• _WHAT THIS TASK INVOLVES_
Look through the data below for the line with "camera: 85 degrees left, 15 degrees down" and the line with "(363, 123) = (585, 533): grey", then output those two and all lines in between, exactly as written.

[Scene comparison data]
===
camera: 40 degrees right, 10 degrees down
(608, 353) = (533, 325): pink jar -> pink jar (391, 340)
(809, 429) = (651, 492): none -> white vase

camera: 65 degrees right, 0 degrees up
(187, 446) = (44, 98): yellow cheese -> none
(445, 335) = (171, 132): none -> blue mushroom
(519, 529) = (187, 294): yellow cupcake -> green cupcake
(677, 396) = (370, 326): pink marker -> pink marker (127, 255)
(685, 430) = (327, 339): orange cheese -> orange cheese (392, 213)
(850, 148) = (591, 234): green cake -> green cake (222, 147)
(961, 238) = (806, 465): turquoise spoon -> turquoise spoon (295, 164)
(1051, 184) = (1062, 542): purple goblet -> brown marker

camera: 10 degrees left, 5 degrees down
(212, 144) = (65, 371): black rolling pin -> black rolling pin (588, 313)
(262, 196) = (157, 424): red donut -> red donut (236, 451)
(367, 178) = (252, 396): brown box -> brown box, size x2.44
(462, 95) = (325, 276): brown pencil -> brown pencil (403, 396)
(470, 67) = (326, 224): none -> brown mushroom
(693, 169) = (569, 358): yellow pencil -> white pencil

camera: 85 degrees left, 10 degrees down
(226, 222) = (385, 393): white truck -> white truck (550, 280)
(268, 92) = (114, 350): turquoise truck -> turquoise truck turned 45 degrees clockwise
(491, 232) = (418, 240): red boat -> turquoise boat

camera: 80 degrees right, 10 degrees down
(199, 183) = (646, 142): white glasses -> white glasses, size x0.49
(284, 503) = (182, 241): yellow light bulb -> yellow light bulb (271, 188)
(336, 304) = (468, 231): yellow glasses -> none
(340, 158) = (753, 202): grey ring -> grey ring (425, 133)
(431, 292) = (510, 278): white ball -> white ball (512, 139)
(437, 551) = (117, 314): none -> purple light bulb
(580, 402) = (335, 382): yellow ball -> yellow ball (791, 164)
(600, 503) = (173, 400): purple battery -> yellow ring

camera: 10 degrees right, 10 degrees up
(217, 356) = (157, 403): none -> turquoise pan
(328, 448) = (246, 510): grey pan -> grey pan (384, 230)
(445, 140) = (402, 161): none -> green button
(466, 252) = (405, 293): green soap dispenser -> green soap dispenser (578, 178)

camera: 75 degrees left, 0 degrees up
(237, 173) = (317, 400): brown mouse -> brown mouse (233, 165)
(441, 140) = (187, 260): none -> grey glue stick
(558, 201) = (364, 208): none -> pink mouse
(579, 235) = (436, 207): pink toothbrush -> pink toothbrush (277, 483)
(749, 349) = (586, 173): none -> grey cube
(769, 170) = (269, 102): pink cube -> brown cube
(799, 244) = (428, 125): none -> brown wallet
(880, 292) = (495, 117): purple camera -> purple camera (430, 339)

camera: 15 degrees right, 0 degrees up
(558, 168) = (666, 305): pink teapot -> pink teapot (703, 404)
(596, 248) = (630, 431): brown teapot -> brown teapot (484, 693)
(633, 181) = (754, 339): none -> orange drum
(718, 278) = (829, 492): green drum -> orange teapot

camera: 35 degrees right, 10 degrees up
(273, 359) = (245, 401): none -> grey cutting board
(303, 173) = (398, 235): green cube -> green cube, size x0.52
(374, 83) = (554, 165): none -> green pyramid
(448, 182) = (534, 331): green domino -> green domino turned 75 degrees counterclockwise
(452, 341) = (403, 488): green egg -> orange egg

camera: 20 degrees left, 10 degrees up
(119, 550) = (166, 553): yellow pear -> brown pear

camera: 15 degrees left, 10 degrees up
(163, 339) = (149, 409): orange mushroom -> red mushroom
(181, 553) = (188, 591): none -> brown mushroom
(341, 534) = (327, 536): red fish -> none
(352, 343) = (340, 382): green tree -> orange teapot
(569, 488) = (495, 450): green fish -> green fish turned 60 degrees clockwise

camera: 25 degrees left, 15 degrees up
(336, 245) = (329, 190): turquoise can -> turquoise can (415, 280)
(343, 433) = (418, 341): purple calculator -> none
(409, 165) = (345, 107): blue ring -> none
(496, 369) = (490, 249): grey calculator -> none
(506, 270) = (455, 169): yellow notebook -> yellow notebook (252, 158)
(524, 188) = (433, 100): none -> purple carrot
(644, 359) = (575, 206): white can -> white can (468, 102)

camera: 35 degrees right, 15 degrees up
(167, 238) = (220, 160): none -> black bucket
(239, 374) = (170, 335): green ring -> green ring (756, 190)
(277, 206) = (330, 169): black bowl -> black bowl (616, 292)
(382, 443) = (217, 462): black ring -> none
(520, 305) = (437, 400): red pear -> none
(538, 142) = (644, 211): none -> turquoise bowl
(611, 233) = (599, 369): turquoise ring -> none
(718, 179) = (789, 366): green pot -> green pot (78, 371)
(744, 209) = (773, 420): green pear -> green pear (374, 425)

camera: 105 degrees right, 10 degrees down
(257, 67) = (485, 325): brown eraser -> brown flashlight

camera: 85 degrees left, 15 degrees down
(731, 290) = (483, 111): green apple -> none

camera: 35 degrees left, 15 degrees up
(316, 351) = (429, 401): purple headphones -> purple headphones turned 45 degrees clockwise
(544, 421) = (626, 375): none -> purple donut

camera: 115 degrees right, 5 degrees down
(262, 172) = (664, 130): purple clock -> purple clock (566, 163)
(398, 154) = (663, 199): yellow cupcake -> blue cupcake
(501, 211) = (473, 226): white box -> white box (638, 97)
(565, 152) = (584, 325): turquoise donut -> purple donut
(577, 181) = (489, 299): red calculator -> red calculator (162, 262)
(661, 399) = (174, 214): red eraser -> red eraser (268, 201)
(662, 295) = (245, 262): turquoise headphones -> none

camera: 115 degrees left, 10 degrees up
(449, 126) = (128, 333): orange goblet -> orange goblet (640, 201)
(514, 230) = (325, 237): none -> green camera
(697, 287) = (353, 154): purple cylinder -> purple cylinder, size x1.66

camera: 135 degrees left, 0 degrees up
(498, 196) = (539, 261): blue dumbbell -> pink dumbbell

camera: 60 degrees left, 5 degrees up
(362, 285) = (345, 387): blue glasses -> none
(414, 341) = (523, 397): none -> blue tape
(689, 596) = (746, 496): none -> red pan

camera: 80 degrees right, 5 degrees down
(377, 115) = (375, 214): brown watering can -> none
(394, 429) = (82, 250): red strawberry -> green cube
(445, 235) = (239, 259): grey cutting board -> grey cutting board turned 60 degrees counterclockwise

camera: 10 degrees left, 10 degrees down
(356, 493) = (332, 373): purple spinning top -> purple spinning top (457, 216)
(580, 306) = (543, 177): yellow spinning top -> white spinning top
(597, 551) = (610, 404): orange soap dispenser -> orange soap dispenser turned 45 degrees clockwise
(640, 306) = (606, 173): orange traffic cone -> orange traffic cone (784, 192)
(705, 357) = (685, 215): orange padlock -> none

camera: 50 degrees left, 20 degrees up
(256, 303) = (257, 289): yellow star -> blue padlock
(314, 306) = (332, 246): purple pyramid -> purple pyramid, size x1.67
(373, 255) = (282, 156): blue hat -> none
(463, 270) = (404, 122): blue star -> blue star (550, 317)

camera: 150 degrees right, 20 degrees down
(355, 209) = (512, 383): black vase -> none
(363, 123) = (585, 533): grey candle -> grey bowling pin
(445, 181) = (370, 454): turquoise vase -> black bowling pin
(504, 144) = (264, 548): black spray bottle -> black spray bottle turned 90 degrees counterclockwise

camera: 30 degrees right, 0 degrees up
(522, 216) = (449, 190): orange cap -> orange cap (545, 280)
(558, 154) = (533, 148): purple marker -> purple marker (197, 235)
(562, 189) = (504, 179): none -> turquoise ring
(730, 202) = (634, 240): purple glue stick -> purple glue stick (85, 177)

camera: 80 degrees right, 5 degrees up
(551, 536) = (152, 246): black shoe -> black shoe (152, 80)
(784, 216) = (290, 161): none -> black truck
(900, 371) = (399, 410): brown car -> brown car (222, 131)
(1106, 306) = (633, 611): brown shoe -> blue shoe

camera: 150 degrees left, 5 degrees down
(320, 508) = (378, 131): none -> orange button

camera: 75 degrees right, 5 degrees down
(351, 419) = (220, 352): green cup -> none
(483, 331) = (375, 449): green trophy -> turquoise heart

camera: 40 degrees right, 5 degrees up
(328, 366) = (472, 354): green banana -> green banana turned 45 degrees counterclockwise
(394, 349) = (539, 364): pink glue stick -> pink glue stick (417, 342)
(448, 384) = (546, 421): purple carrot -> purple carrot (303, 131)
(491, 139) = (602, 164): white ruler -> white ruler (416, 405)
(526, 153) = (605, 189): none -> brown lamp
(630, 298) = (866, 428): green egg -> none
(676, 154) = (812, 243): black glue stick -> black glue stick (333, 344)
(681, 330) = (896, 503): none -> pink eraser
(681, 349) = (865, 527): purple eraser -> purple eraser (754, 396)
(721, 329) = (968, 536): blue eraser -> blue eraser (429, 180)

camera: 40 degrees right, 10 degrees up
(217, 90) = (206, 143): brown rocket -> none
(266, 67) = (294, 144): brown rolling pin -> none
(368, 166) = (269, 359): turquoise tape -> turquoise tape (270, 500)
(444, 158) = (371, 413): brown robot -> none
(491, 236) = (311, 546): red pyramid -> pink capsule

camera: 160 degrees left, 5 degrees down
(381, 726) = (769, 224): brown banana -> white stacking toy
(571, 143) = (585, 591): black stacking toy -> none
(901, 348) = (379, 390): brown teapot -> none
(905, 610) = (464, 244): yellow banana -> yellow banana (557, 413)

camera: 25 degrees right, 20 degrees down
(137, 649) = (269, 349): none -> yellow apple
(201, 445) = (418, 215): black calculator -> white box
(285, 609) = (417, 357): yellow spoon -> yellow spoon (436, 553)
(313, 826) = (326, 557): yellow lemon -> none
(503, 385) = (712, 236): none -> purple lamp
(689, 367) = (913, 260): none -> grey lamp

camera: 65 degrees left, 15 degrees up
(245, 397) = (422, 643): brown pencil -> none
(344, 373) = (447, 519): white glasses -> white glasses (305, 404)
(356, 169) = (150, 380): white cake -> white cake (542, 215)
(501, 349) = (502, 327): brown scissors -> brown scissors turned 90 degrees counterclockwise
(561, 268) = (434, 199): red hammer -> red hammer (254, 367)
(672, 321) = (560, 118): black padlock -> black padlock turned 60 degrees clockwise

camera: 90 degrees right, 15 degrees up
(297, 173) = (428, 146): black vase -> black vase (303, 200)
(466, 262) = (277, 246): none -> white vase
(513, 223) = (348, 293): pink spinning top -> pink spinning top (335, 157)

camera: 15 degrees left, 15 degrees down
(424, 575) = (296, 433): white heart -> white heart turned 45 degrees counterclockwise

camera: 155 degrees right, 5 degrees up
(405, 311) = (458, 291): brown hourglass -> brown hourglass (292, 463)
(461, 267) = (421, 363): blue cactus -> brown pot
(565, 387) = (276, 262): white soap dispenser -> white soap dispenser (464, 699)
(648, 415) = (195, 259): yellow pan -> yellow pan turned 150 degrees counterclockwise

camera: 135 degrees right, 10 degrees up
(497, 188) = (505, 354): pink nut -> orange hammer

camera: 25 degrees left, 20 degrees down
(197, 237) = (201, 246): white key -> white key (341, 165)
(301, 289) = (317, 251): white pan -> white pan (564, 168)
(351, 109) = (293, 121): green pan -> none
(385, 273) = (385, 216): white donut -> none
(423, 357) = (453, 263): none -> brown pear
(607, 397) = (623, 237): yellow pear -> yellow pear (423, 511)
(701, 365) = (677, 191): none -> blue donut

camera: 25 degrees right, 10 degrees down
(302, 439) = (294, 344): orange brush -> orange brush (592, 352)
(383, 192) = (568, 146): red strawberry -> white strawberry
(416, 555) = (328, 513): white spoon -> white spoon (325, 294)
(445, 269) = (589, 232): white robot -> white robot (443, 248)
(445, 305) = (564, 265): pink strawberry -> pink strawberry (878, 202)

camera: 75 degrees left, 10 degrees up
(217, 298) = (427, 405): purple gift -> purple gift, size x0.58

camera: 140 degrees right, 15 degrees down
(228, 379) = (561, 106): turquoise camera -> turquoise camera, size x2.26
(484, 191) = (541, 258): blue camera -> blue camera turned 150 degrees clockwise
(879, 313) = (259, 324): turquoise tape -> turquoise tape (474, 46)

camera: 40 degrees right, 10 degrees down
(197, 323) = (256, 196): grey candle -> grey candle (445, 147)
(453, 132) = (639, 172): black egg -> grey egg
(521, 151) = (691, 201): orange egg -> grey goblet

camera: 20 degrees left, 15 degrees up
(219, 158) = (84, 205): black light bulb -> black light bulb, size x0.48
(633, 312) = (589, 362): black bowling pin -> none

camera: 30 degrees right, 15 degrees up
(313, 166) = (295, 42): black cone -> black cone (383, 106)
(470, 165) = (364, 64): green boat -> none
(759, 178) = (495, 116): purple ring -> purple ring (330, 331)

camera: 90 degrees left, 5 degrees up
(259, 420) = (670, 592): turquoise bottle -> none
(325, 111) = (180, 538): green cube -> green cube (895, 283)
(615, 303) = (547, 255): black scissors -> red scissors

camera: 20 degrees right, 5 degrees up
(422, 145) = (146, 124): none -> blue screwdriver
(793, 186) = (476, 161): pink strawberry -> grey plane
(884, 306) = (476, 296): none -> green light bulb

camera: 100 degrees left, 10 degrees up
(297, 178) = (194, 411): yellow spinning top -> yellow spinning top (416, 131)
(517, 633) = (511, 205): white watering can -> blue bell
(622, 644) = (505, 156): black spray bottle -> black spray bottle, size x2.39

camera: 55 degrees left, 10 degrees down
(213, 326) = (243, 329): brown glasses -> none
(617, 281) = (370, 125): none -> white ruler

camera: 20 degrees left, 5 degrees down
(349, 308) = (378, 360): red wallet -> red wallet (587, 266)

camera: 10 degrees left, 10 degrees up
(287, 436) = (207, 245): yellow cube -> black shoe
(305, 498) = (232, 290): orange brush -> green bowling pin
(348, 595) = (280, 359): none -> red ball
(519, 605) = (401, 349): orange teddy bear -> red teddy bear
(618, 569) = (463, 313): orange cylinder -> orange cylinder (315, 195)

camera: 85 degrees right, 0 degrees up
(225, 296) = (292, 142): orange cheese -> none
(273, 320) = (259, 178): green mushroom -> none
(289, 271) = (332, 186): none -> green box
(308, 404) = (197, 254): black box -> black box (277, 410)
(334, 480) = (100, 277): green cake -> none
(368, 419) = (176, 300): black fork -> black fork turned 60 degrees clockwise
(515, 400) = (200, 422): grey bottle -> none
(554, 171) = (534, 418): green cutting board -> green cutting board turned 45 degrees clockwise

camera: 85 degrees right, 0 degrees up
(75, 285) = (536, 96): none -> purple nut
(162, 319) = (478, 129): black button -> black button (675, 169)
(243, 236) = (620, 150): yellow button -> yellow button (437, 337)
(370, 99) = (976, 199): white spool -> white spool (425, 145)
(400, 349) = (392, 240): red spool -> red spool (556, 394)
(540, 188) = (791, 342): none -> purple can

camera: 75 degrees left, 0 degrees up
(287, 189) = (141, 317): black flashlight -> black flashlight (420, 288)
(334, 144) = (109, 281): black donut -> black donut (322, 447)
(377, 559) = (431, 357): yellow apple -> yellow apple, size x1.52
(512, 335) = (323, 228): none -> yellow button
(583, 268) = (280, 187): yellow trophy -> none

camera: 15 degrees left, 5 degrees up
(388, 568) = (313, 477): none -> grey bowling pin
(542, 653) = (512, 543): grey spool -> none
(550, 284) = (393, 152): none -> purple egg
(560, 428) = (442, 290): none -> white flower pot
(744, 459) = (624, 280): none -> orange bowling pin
===
• _TASK SOLUTION_
camera: 85 degrees left, 15 degrees down
(731, 290) = (483, 111): green apple -> none

camera: 35 degrees left, 15 degrees up
(316, 351) = (429, 401): purple headphones -> purple headphones turned 45 degrees clockwise
(544, 421) = (626, 375): none -> purple donut

camera: 115 degrees right, 5 degrees down
(262, 172) = (664, 130): purple clock -> purple clock (566, 163)
(398, 154) = (663, 199): yellow cupcake -> blue cupcake
(501, 211) = (473, 226): white box -> white box (638, 97)
(565, 152) = (584, 325): turquoise donut -> purple donut
(577, 181) = (489, 299): red calculator -> red calculator (162, 262)
(661, 399) = (174, 214): red eraser -> red eraser (268, 201)
(662, 295) = (245, 262): turquoise headphones -> none

camera: 115 degrees left, 10 degrees up
(449, 126) = (128, 333): orange goblet -> orange goblet (640, 201)
(514, 230) = (325, 237): none -> green camera
(697, 287) = (353, 154): purple cylinder -> purple cylinder, size x1.66

camera: 135 degrees left, 0 degrees up
(498, 196) = (539, 261): blue dumbbell -> pink dumbbell

camera: 60 degrees left, 5 degrees up
(362, 285) = (345, 387): blue glasses -> none
(414, 341) = (523, 397): none -> blue tape
(689, 596) = (746, 496): none -> red pan

camera: 80 degrees right, 5 degrees down
(377, 115) = (375, 214): brown watering can -> none
(394, 429) = (82, 250): red strawberry -> green cube
(445, 235) = (239, 259): grey cutting board -> grey cutting board turned 60 degrees counterclockwise

camera: 10 degrees left, 10 degrees down
(356, 493) = (332, 373): purple spinning top -> purple spinning top (457, 216)
(580, 306) = (543, 177): yellow spinning top -> white spinning top
(597, 551) = (610, 404): orange soap dispenser -> orange soap dispenser turned 45 degrees clockwise
(640, 306) = (606, 173): orange traffic cone -> orange traffic cone (784, 192)
(705, 357) = (685, 215): orange padlock -> none

camera: 50 degrees left, 20 degrees up
(256, 303) = (257, 289): yellow star -> blue padlock
(314, 306) = (332, 246): purple pyramid -> purple pyramid, size x1.67
(373, 255) = (282, 156): blue hat -> none
(463, 270) = (404, 122): blue star -> blue star (550, 317)

camera: 150 degrees right, 20 degrees down
(355, 209) = (512, 383): black vase -> none
(363, 123) = (585, 533): grey candle -> grey bowling pin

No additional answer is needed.